START Dataset section

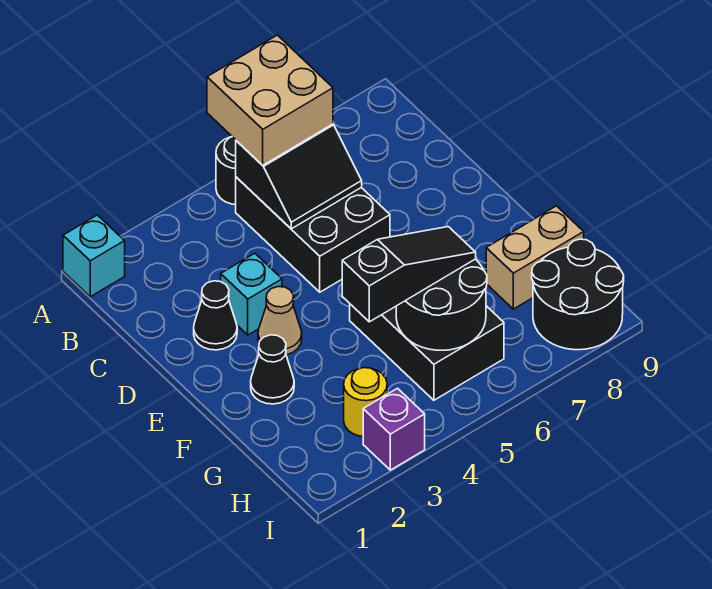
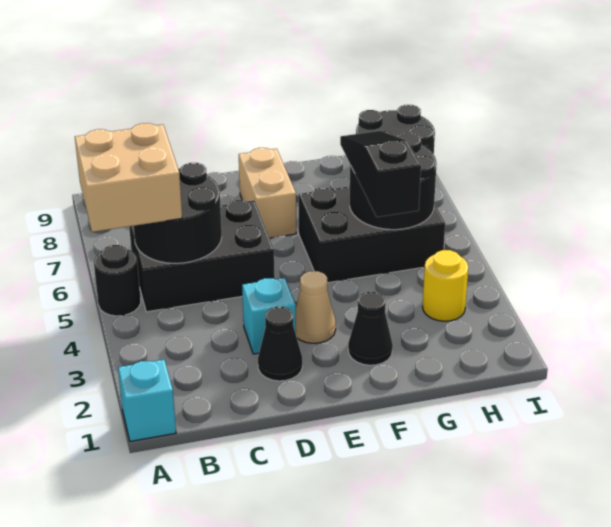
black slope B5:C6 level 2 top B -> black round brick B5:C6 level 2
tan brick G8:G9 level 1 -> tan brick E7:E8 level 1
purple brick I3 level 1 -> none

END Dataset section

Prompt.
From the first line to the last, retype the data exactly, but omit every image.

Solution for this task.
black slope B5:C6 level 2 top B -> black round brick B5:C6 level 2
tan brick G8:G9 level 1 -> tan brick E7:E8 level 1
purple brick I3 level 1 -> none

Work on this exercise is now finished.